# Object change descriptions
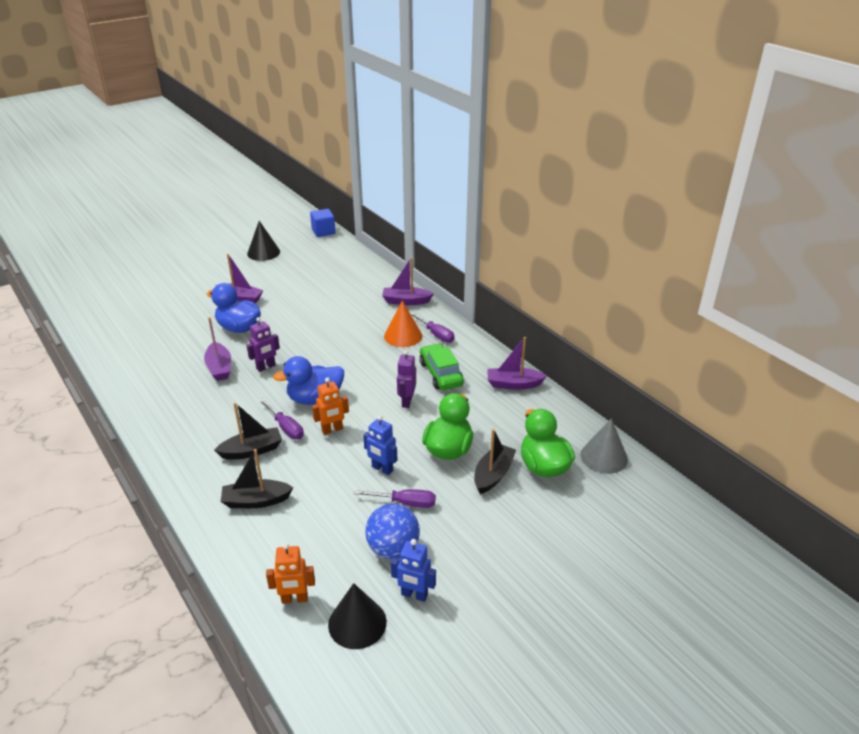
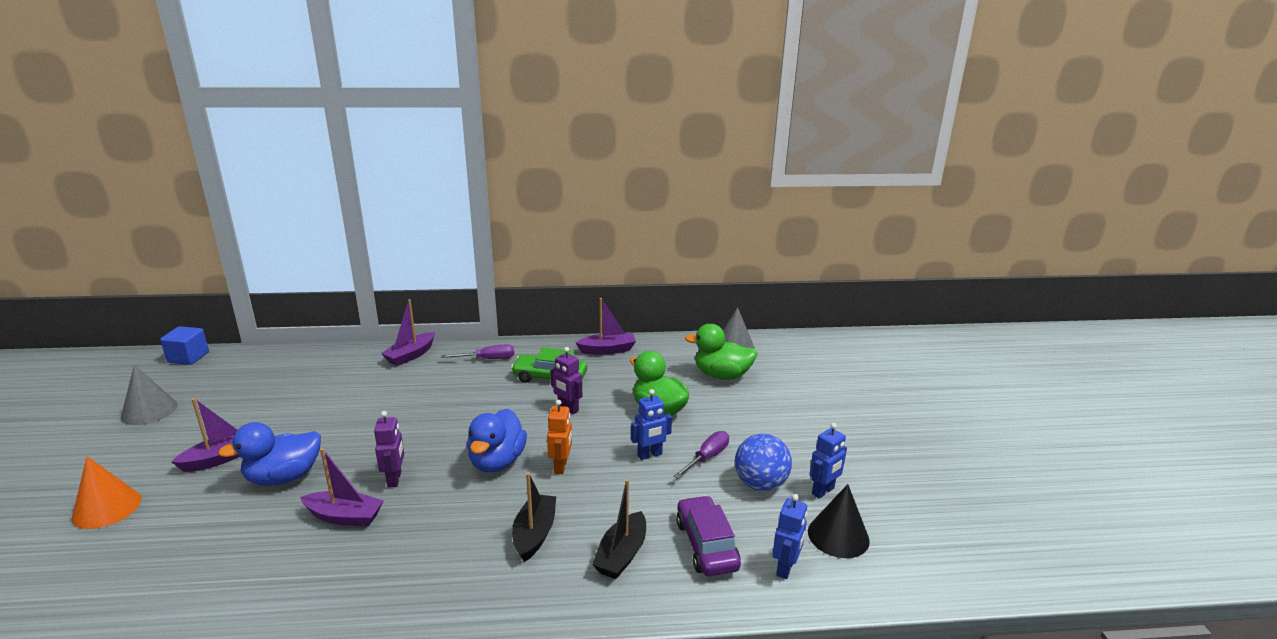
camera: 60 degrees left, 10 degrees down
(263, 252) = (149, 410): black cone -> grey cone
(285, 427) = (522, 497): purple screwdriver -> none
(293, 542) = (706, 545): none -> purple car
(294, 599) = (785, 568): orange robot -> blue robot
(403, 336) = (464, 376): orange cone -> orange cone (107, 508)
(493, 474) = (710, 401): black boat -> none
(513, 384) = (607, 350): purple boat -> purple boat turned 135 degrees counterclockwise

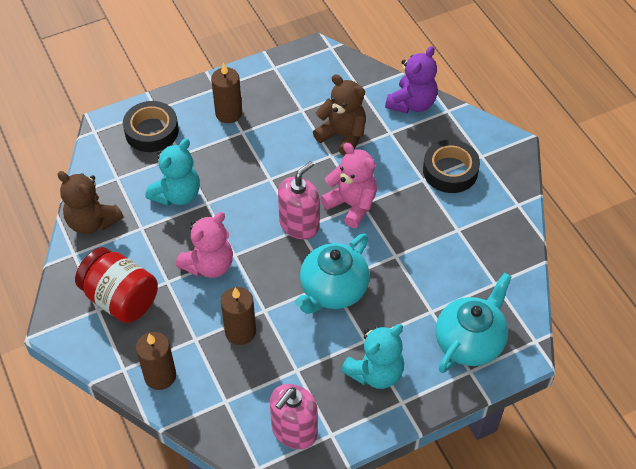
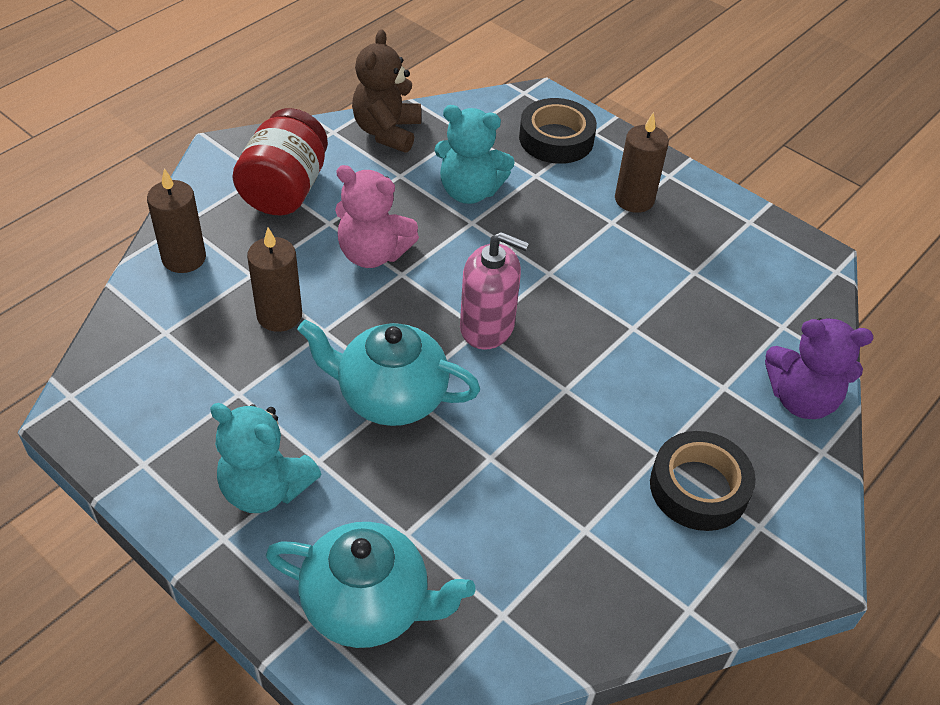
camera: 65 degrees right, 5 degrees down
(294, 430) = (138, 418): pink soap dispenser -> none
(342, 136) = (677, 331): brown teddy bear -> none
(351, 205) = (556, 377): pink teddy bear -> none

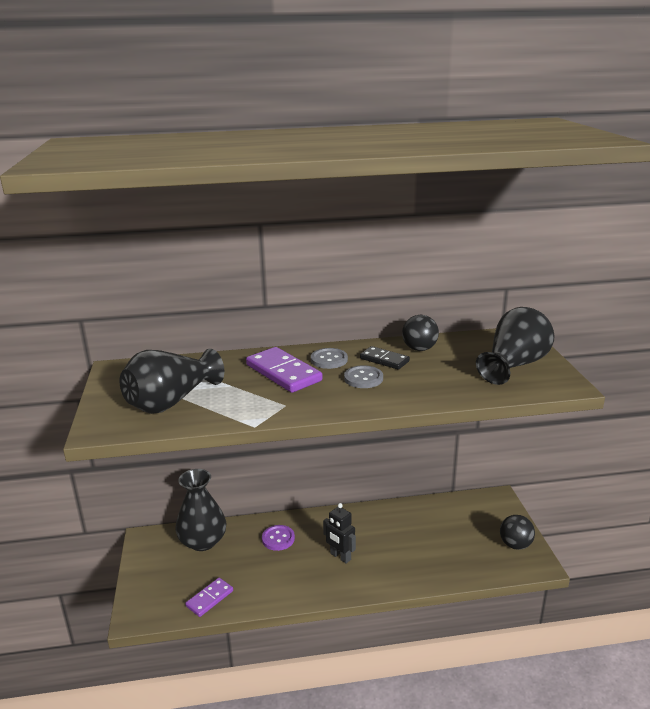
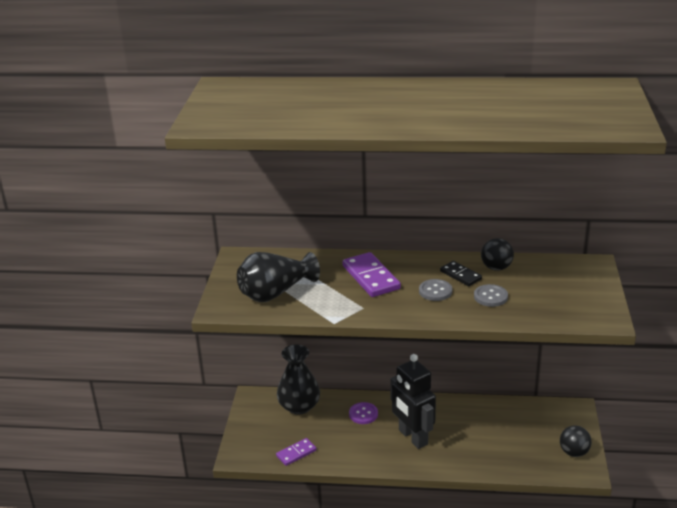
camera: 15 degrees right, 5 degrees up
(329, 360) = (413, 269): grey button -> grey button (490, 297)
(340, 556) = (412, 437): black robot -> black robot, size x1.77
(514, 365) = (572, 295): black vase -> none

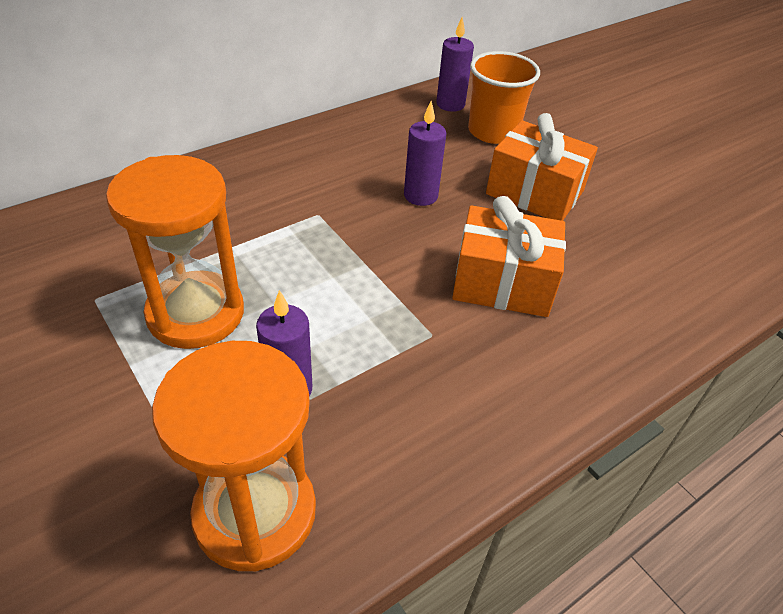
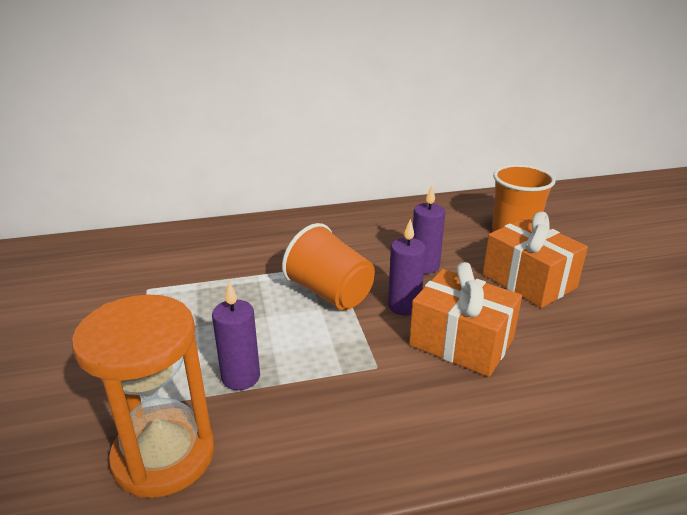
camera: 25 degrees right, 15 degrees down
(196, 313) = (206, 311): orange hourglass -> none
(334, 254) = (330, 294): none -> orange cup
(450, 104) = (486, 207): purple candle -> purple candle (404, 306)

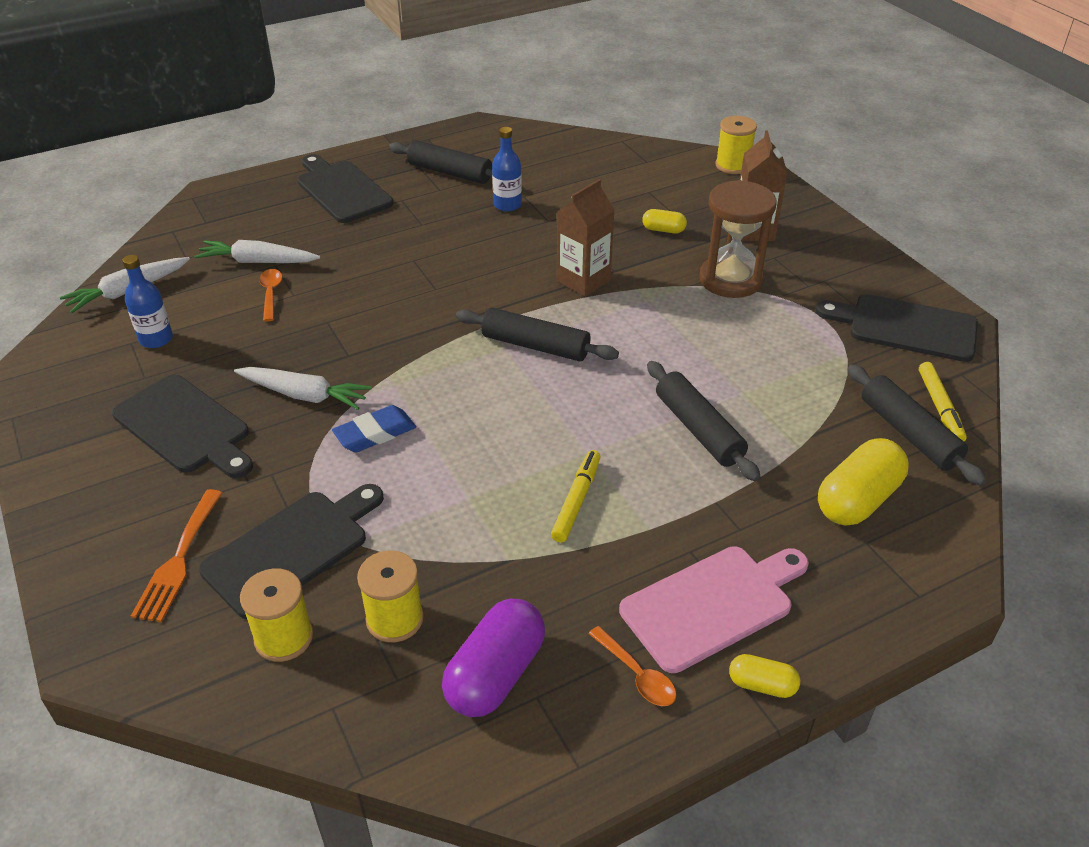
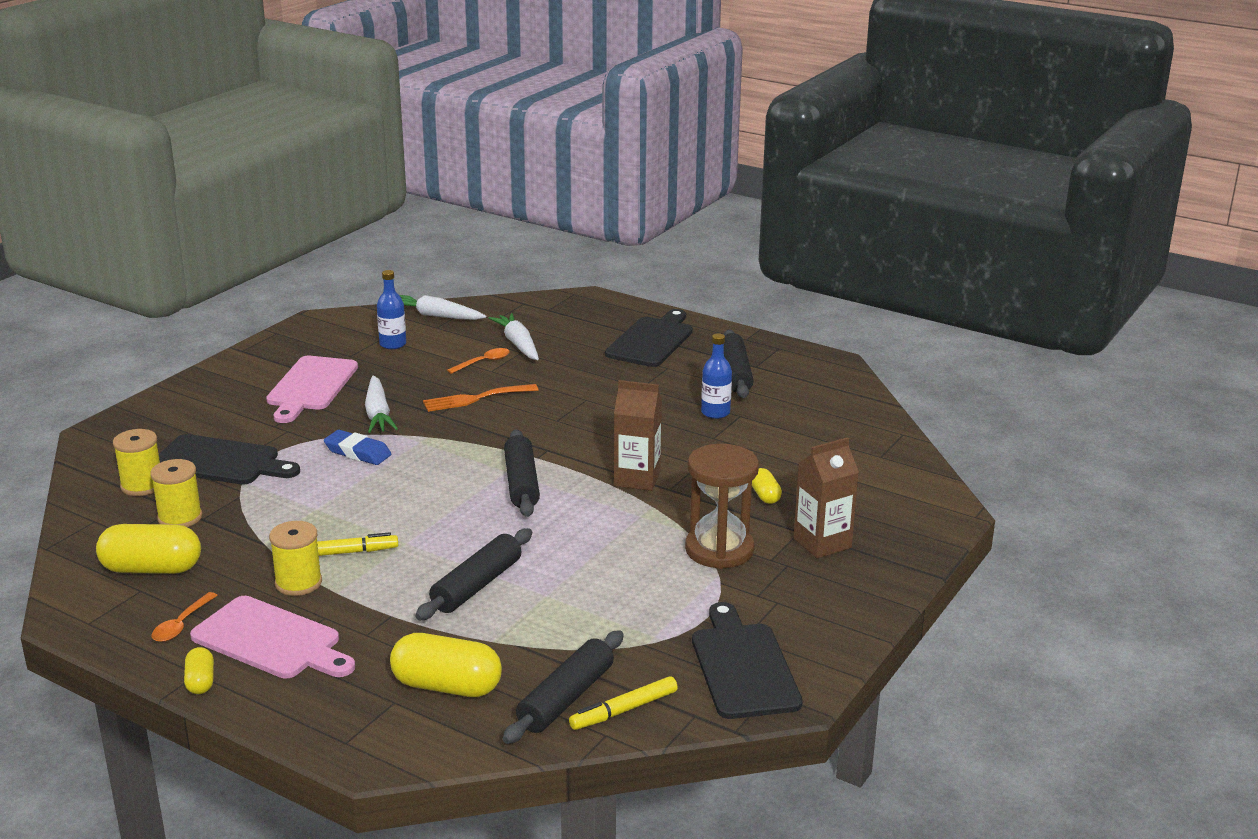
camera: 60 degrees right, 15 degrees down
(178, 560) = (187, 429): orange fork -> orange fork (475, 399)
(185, 427) = (311, 386): black cutting board -> pink cutting board
(495, 674) = (152, 569): purple capsule -> yellow capsule
(733, 165) = (936, 503): yellow spool -> yellow spool (298, 583)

# What is being asked
Transcribe exactly and only the lines from the top of the records through the line containing "(334, 254) = (330, 294): none -> orange cup", inclusive, and do not copy the pictures.

# Finished task
camera: 60 degrees left, 10 degrees down
(263, 252) = (149, 410): black cone -> grey cone
(285, 427) = (522, 497): purple screwdriver -> none
(293, 542) = (706, 545): none -> purple car
(294, 599) = (785, 568): orange robot -> blue robot
(403, 336) = (464, 376): orange cone -> orange cone (107, 508)
(493, 474) = (710, 401): black boat -> none
(513, 384) = (607, 350): purple boat -> purple boat turned 135 degrees counterclockwise

camera: 65 degrees right, 5 degrees down
(294, 430) = (138, 418): pink soap dispenser -> none
(342, 136) = (677, 331): brown teddy bear -> none
(351, 205) = (556, 377): pink teddy bear -> none

camera: 15 degrees right, 5 degrees up
(329, 360) = (413, 269): grey button -> grey button (490, 297)
(340, 556) = (412, 437): black robot -> black robot, size x1.77
(514, 365) = (572, 295): black vase -> none

camera: 25 degrees right, 15 degrees down
(196, 313) = (206, 311): orange hourglass -> none
(334, 254) = (330, 294): none -> orange cup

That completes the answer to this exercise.